What is needed » Pictures aside, reproduce exactly and only the lines below, starting at the one containing "none -> taza [rosa] [629 191]" and ending at the last line.

___ Given data ___

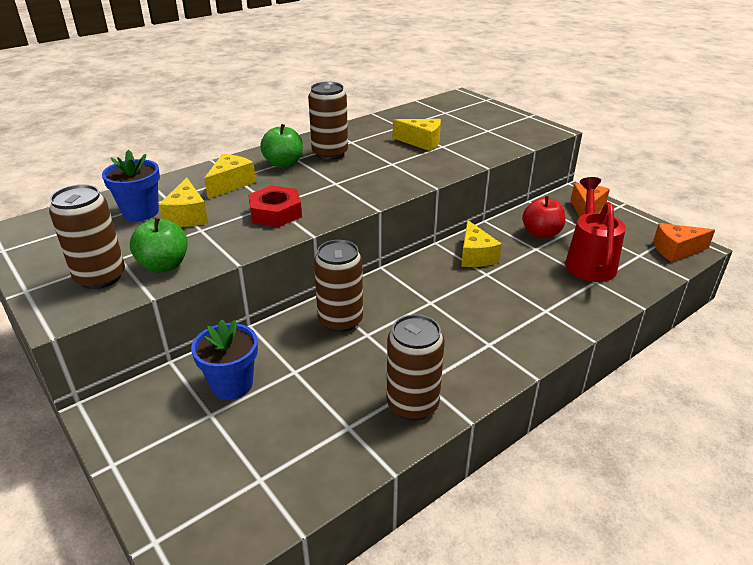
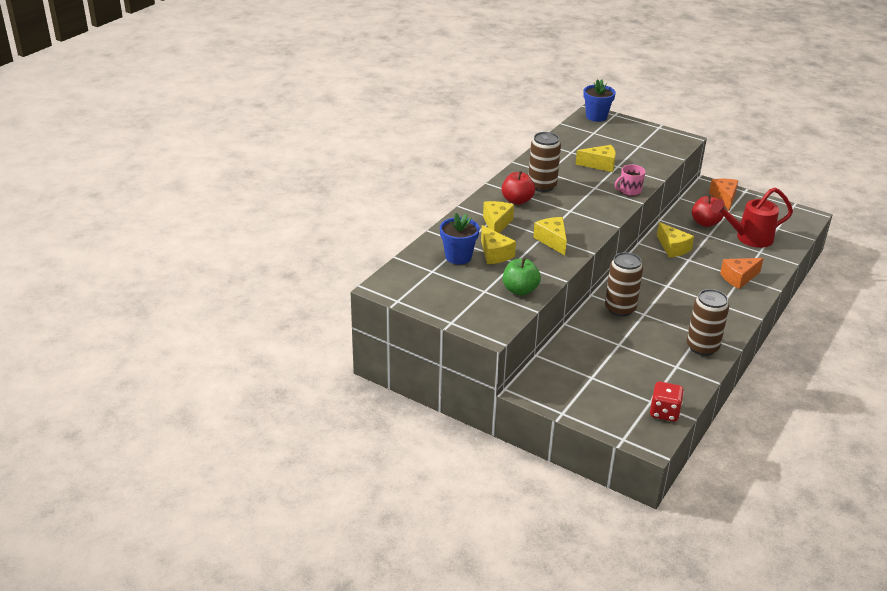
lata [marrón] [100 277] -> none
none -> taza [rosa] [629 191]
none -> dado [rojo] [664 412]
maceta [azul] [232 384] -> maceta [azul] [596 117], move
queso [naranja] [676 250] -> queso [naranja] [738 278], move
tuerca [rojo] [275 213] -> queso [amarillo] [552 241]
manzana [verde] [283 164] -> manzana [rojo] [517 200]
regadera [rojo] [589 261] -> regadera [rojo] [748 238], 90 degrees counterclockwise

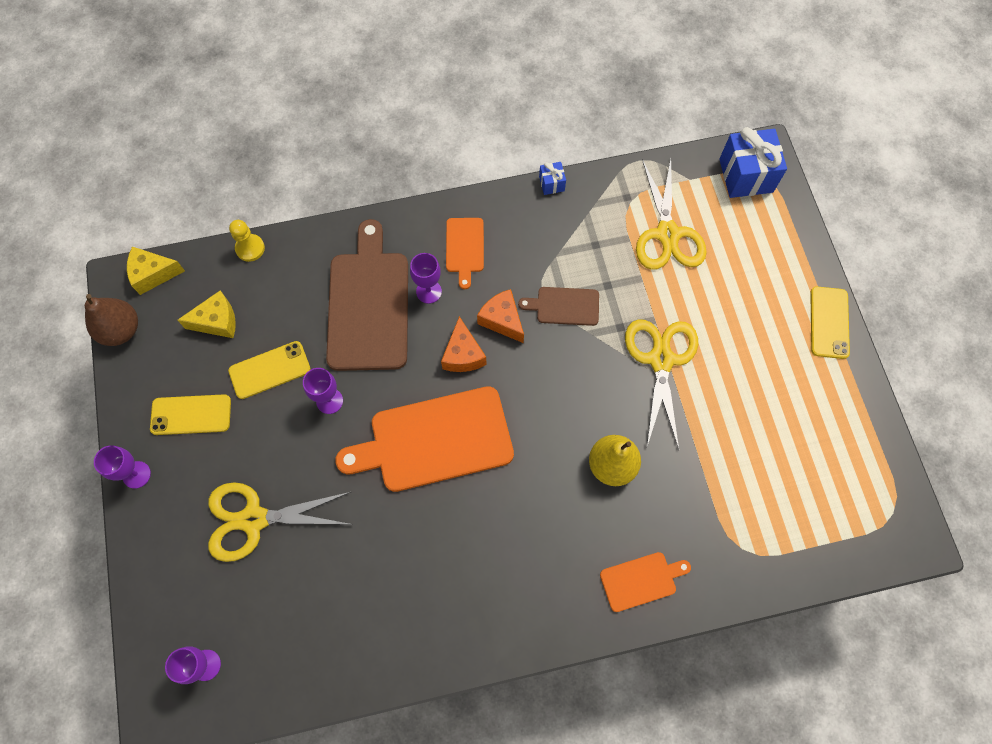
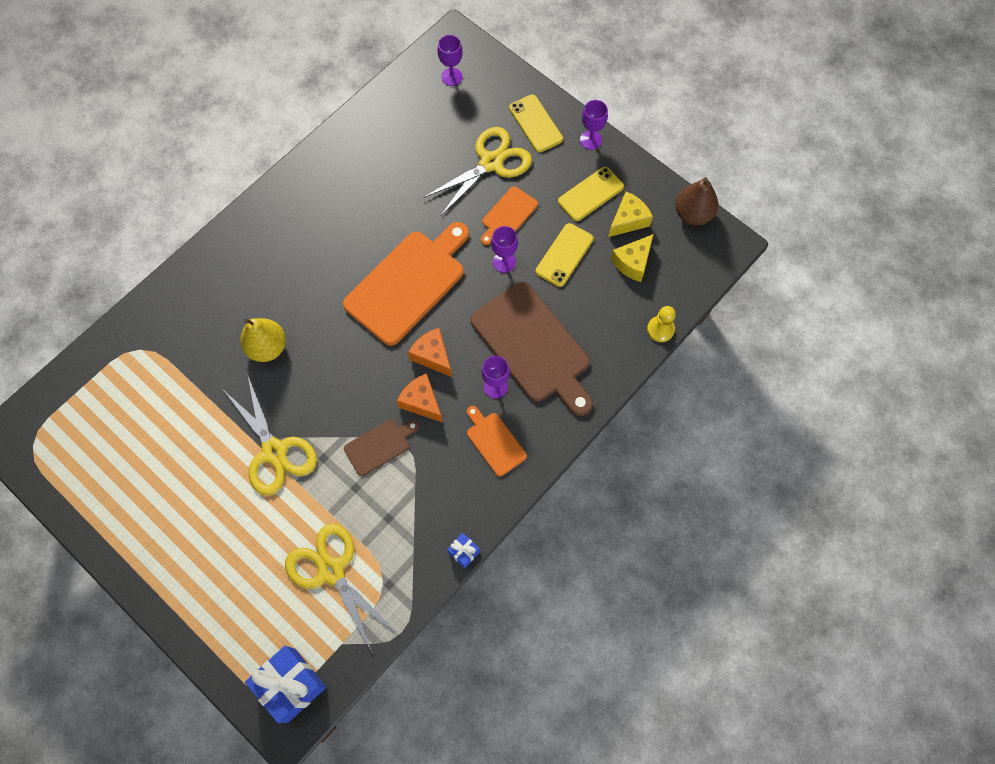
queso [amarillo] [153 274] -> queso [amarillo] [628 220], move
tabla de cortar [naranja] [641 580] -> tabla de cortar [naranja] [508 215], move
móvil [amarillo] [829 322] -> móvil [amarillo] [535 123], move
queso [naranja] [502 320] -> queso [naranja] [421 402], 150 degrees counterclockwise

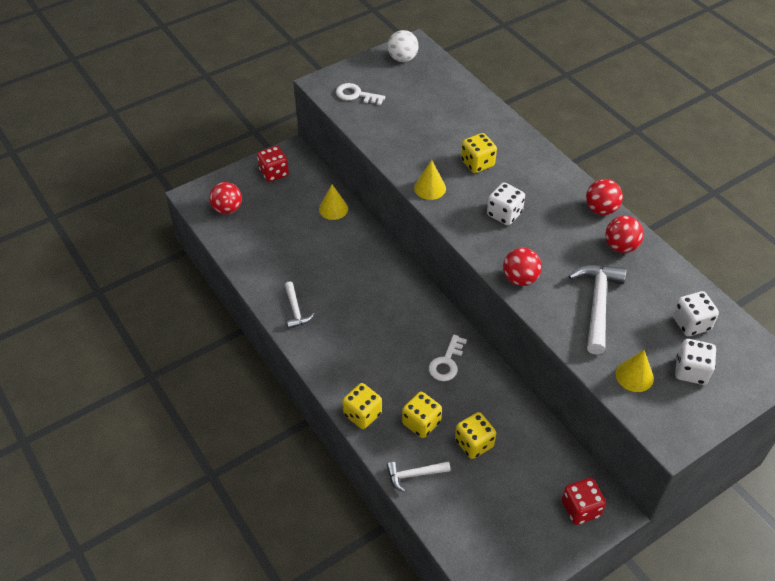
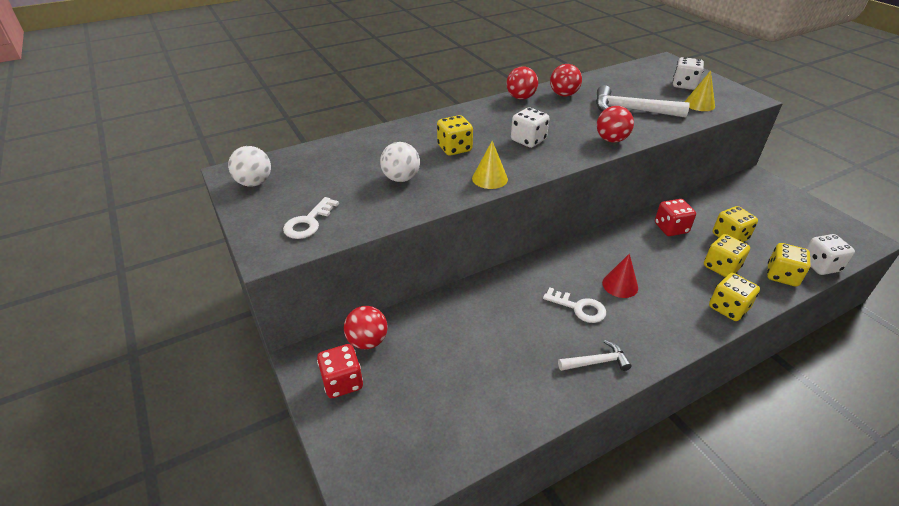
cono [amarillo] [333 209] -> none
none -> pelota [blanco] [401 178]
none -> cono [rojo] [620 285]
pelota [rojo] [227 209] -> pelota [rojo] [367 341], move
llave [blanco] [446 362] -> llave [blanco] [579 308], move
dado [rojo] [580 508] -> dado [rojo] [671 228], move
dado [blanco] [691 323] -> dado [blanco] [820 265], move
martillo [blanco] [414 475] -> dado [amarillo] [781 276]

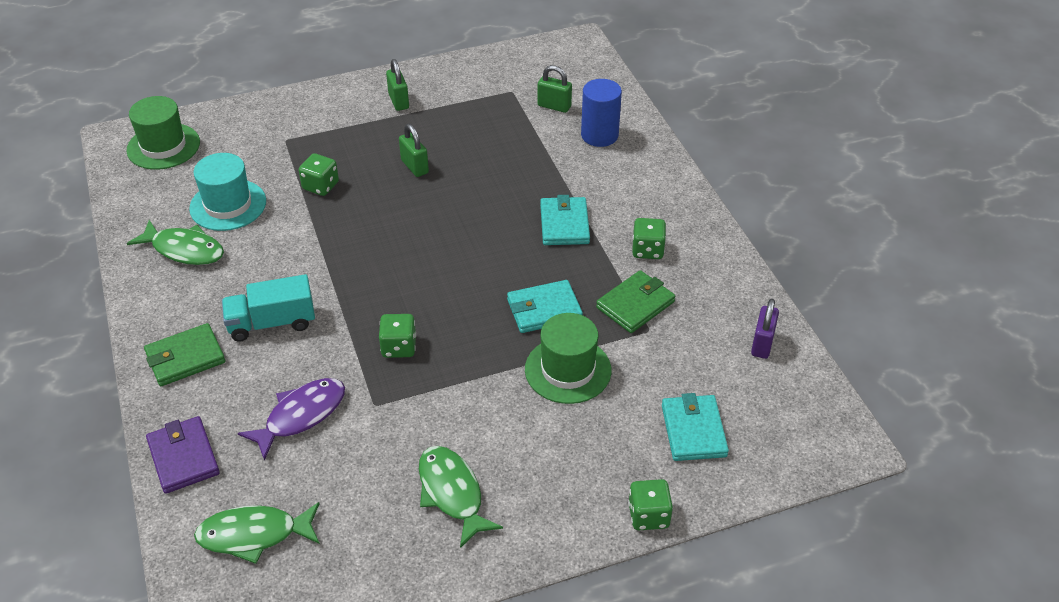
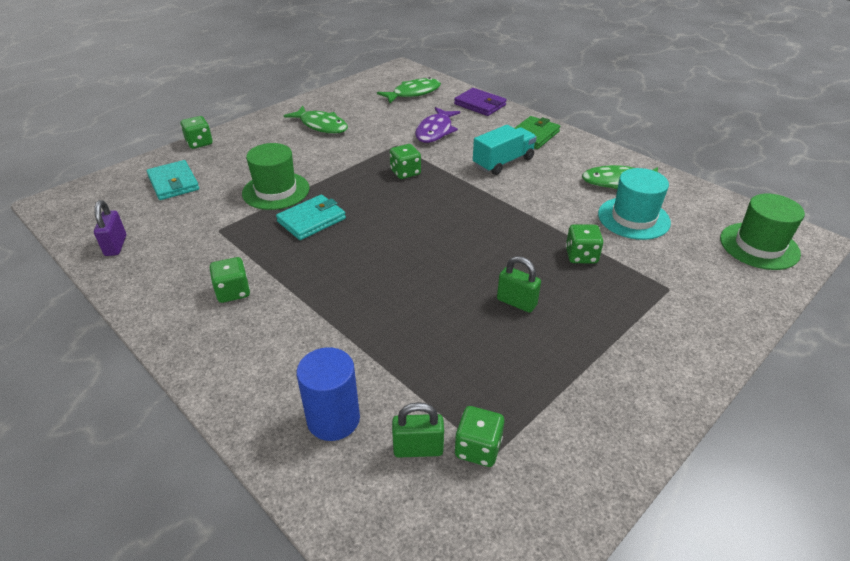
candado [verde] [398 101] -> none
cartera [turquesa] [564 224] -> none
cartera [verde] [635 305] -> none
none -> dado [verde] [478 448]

___

Answer to this problem »
none -> taza [rosa] [629 191]
none -> dado [rojo] [664 412]
maceta [azul] [232 384] -> maceta [azul] [596 117], move
queso [naranja] [676 250] -> queso [naranja] [738 278], move
tuerca [rojo] [275 213] -> queso [amarillo] [552 241]
manzana [verde] [283 164] -> manzana [rojo] [517 200]
regadera [rojo] [589 261] -> regadera [rojo] [748 238], 90 degrees counterclockwise

queso [amarillo] [153 274] -> queso [amarillo] [628 220], move
tabla de cortar [naranja] [641 580] -> tabla de cortar [naranja] [508 215], move
móvil [amarillo] [829 322] -> móvil [amarillo] [535 123], move
queso [naranja] [502 320] -> queso [naranja] [421 402], 150 degrees counterclockwise

cono [amarillo] [333 209] -> none
none -> pelota [blanco] [401 178]
none -> cono [rojo] [620 285]
pelota [rojo] [227 209] -> pelota [rojo] [367 341], move
llave [blanco] [446 362] -> llave [blanco] [579 308], move
dado [rojo] [580 508] -> dado [rojo] [671 228], move
dado [blanco] [691 323] -> dado [blanco] [820 265], move
martillo [blanco] [414 475] -> dado [amarillo] [781 276]

candado [verde] [398 101] -> none
cartera [turquesa] [564 224] -> none
cartera [verde] [635 305] -> none
none -> dado [verde] [478 448]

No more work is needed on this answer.